**DIRECTIONS FOR THIS TASK**
For the entries below, work out how many lines include the string "RADIO", then write only that number.

**DATA PROVIDED**
******

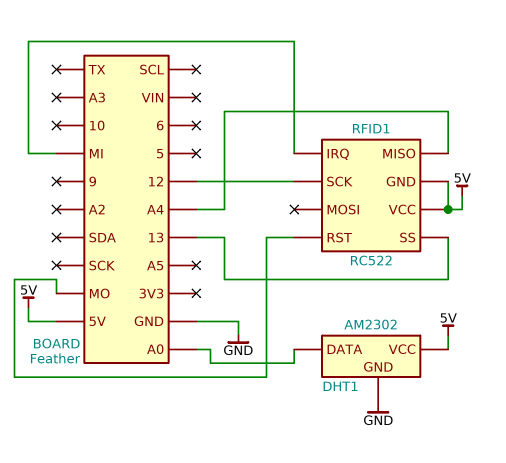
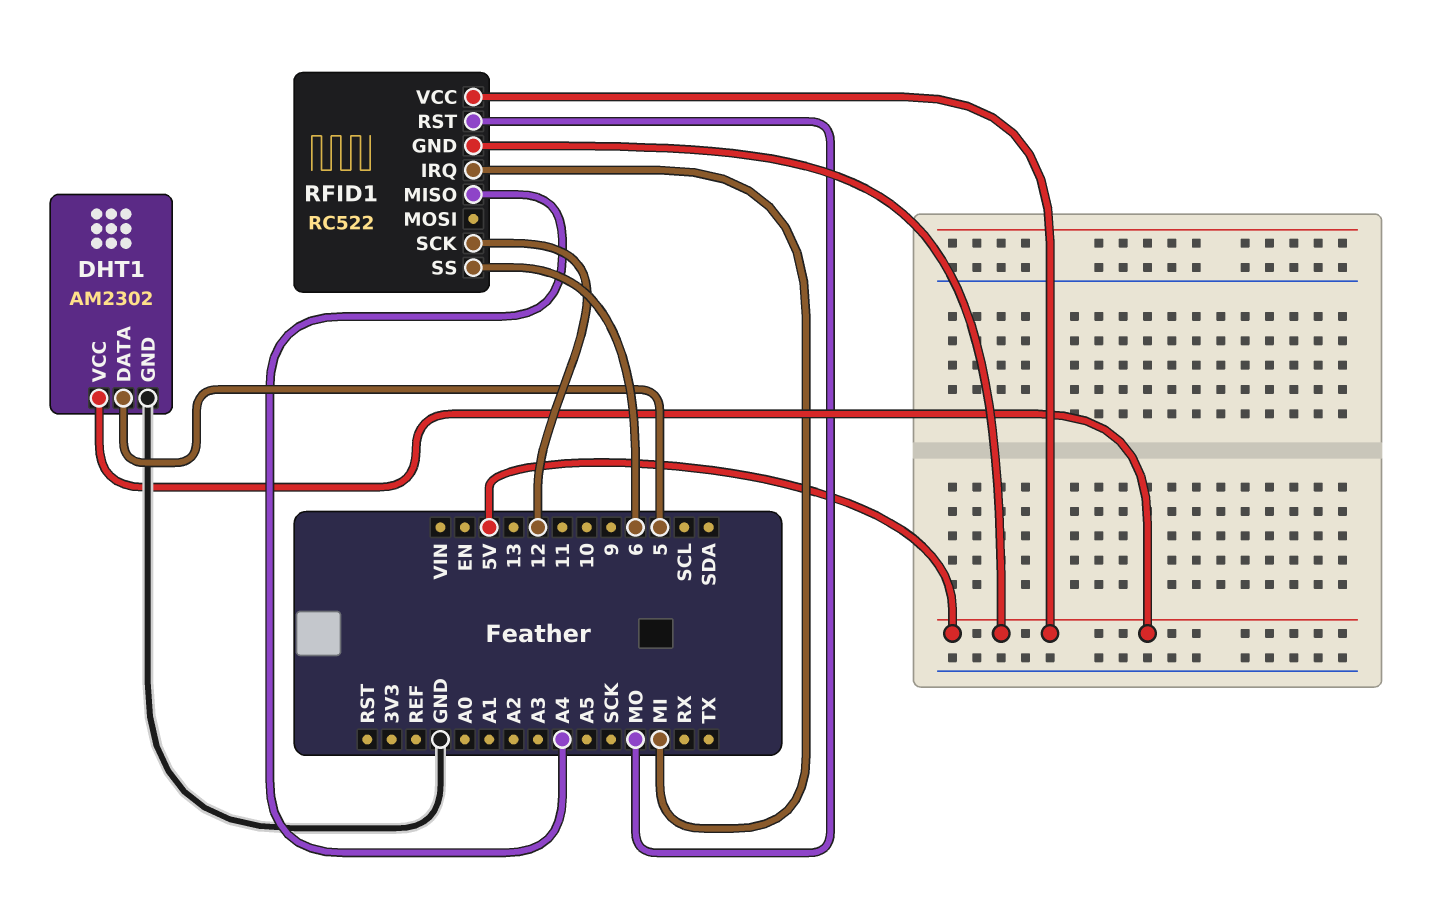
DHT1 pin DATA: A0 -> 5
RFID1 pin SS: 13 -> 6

******

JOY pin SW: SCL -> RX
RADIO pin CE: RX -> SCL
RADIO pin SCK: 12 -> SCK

******

**RESULT FOR THIS TASK**
2